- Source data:
******************************

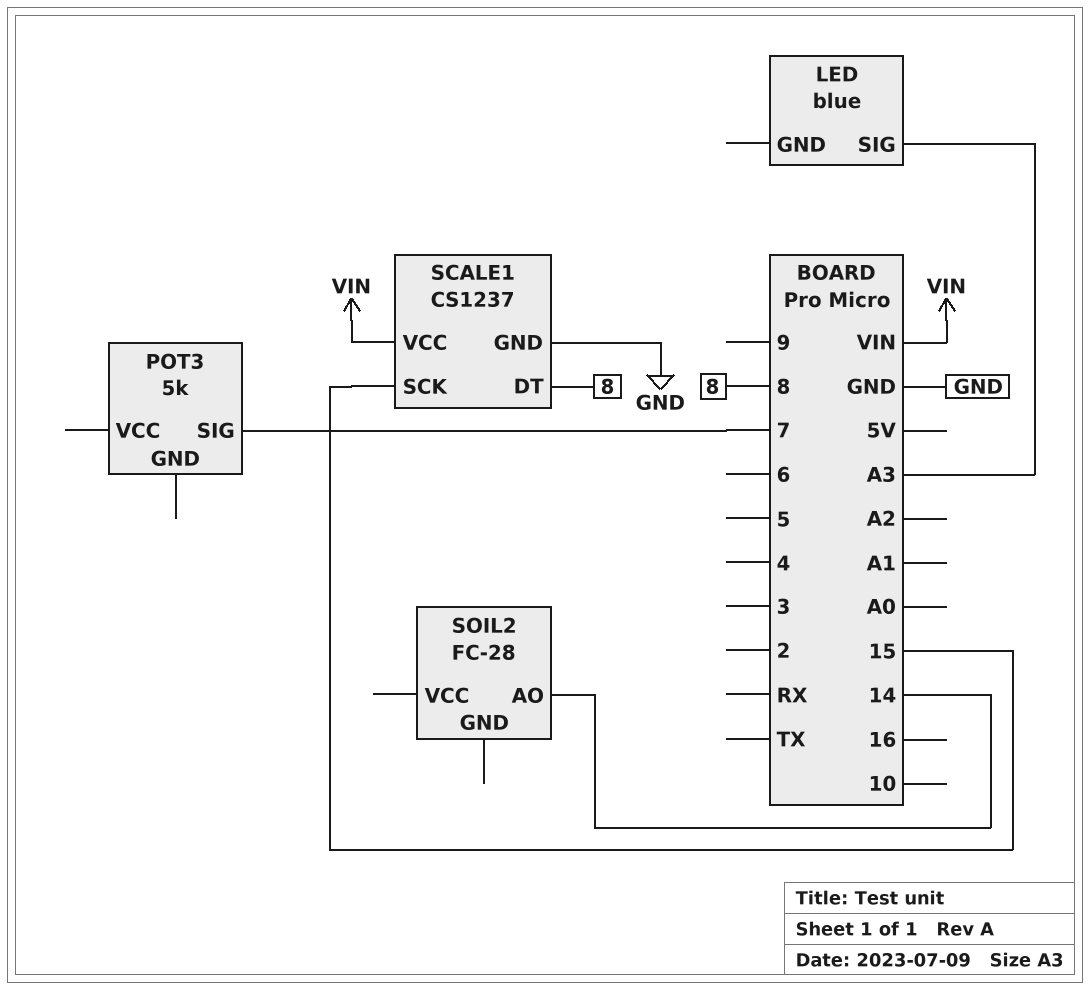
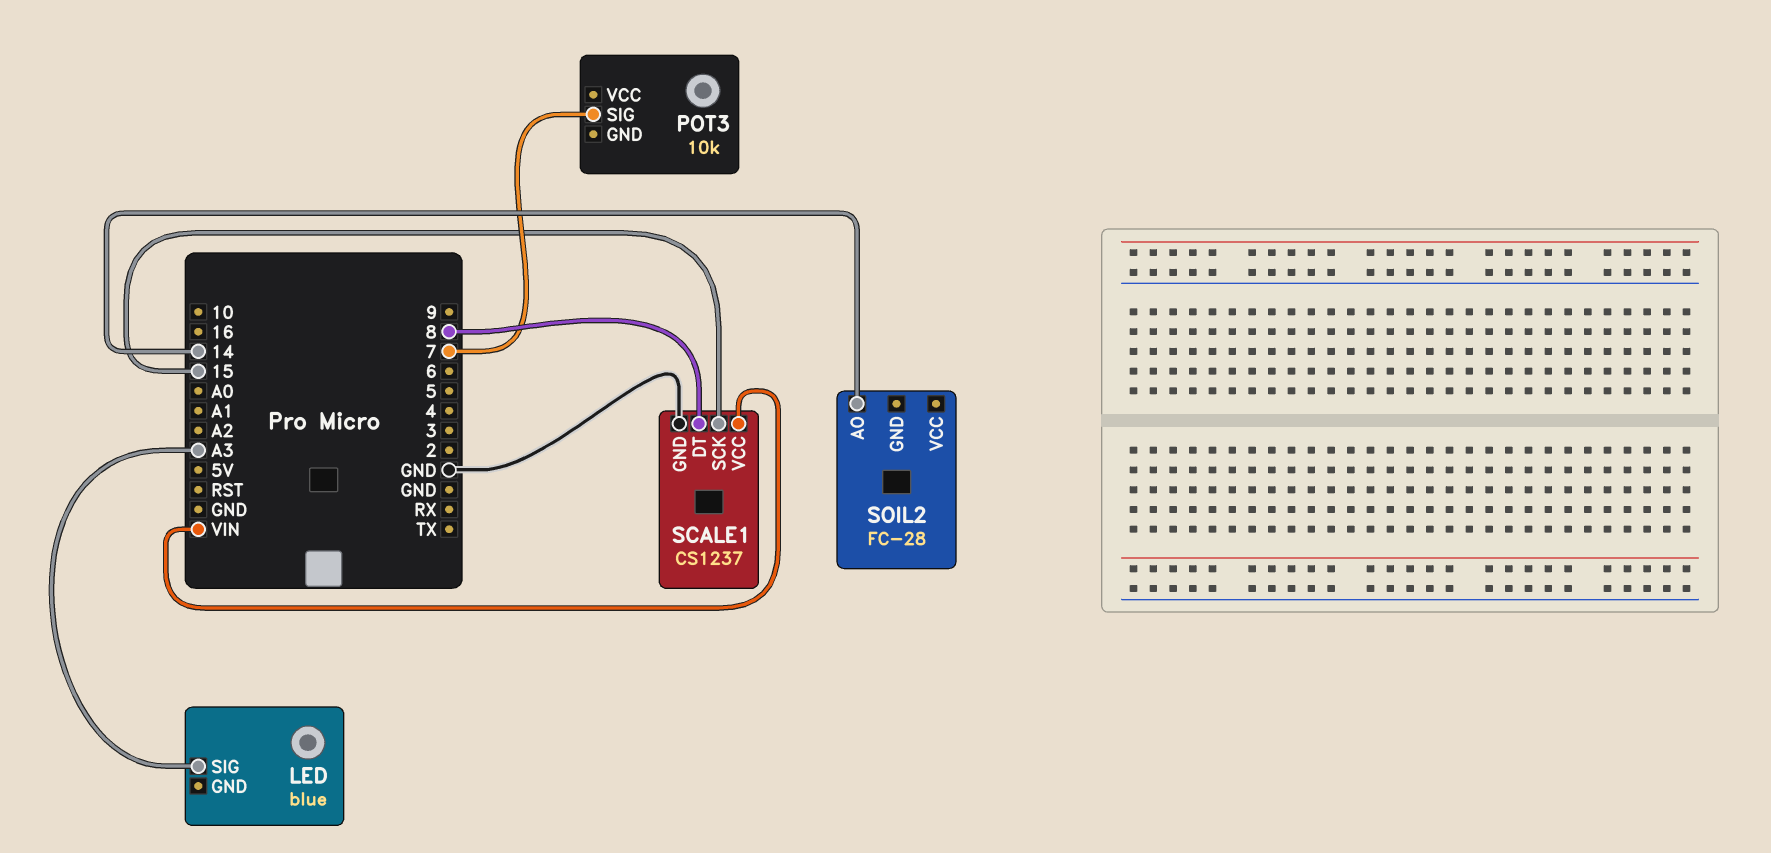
POT3: 5k -> 10k

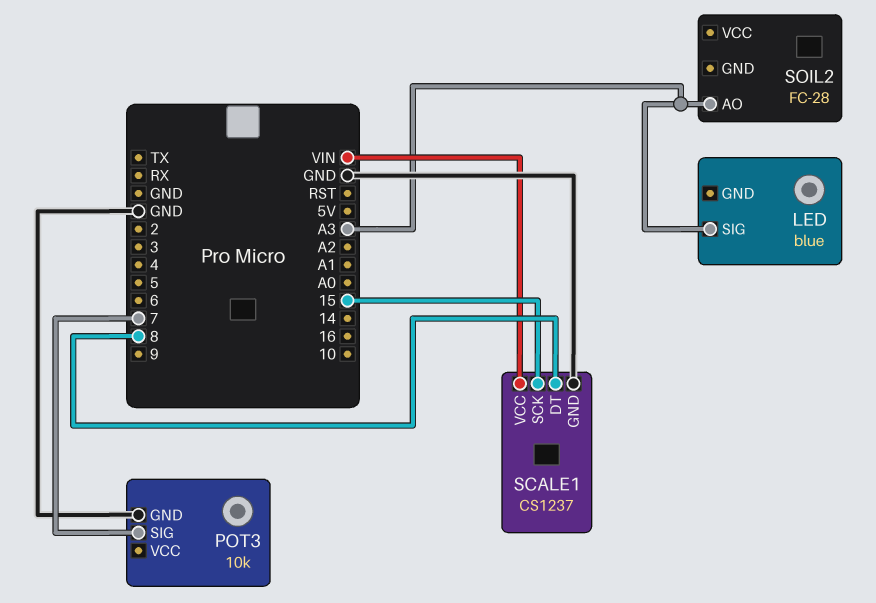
POT3 pin GND: none -> GND
SOIL2 pin AO: 14 -> A3

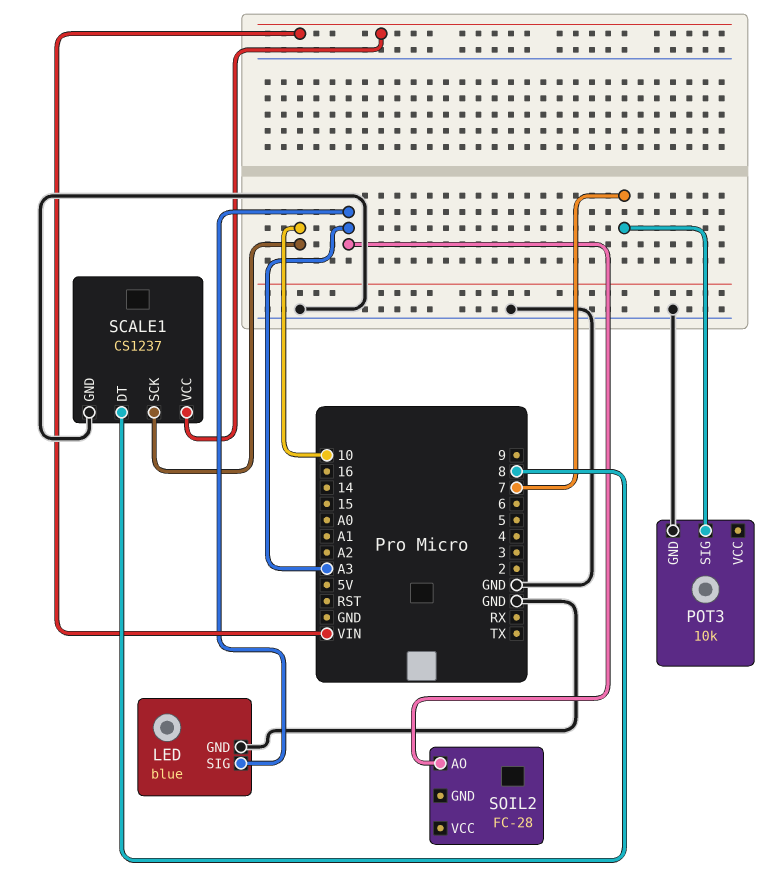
LED pin GND: none -> GND
SCALE1 pin SCK: 15 -> 10

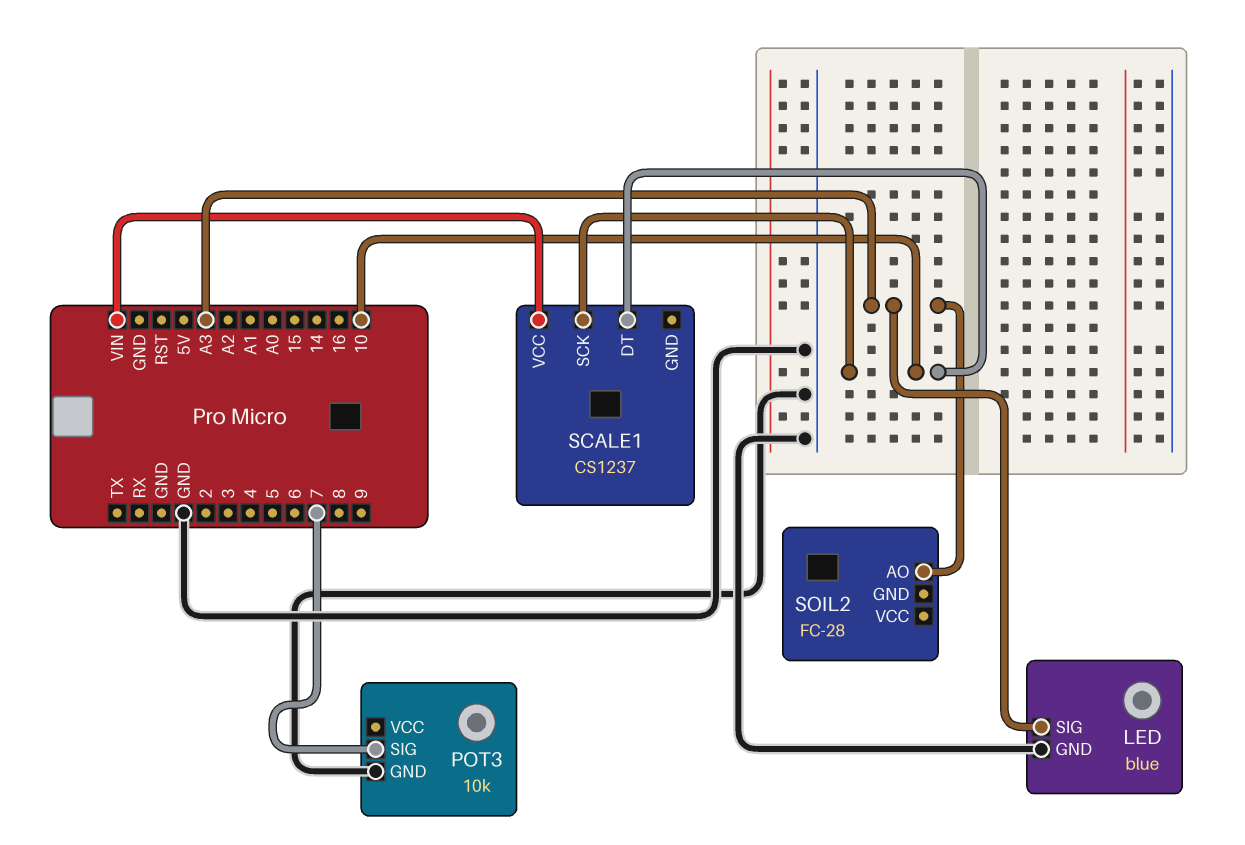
SCALE1 pin DT: 8 -> 10
SCALE1 pin GND: GND -> none

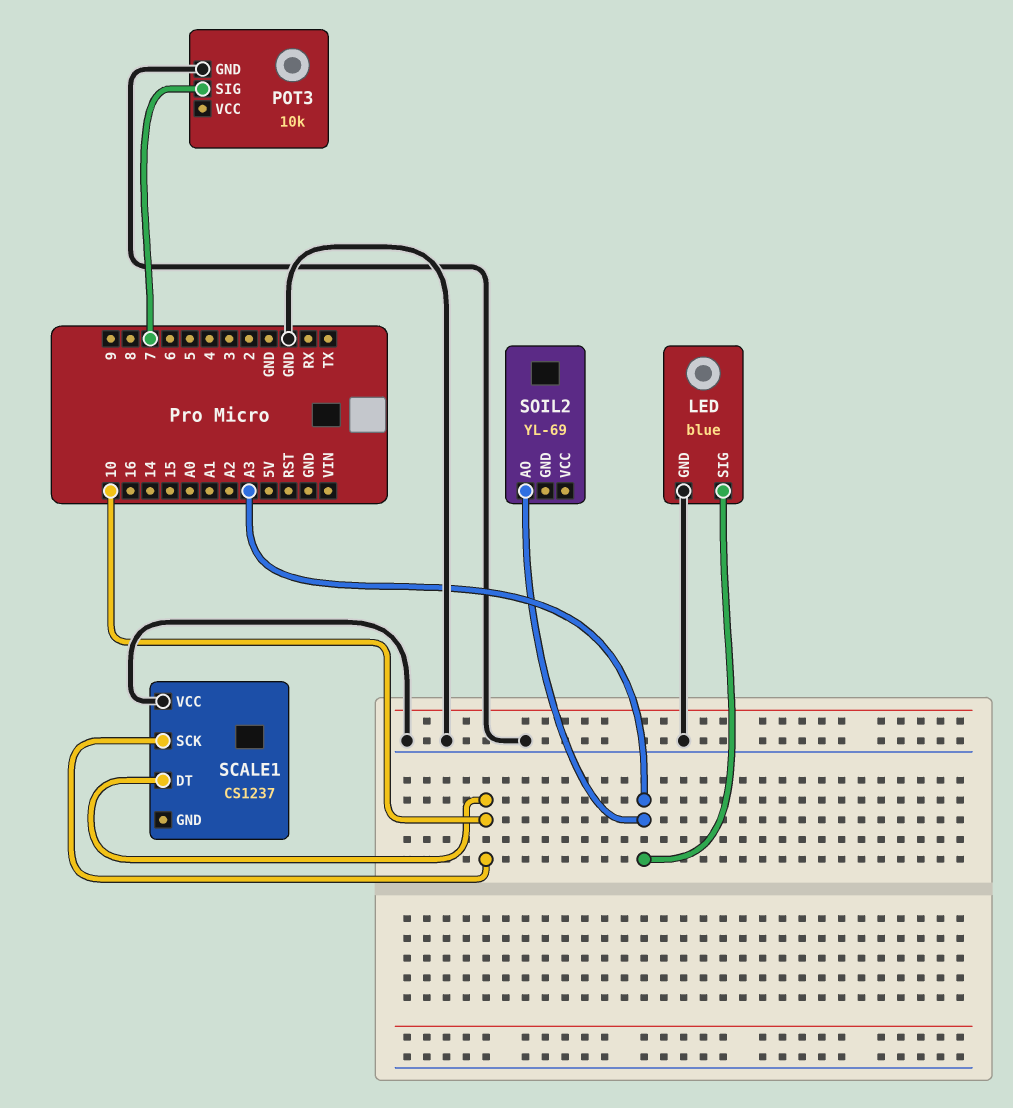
SCALE1 pin VCC: VIN -> GND
SOIL2: FC-28 -> YL-69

******************************

- The problem:
Nothing but the lines from the one containing "SOIL2 pin AO: 14 -> A3" to the last line of the records should be returned, exactly as they appear and without pictures.

- Exercise solution:
SOIL2 pin AO: 14 -> A3

LED pin GND: none -> GND
SCALE1 pin SCK: 15 -> 10

SCALE1 pin DT: 8 -> 10
SCALE1 pin GND: GND -> none

SCALE1 pin VCC: VIN -> GND
SOIL2: FC-28 -> YL-69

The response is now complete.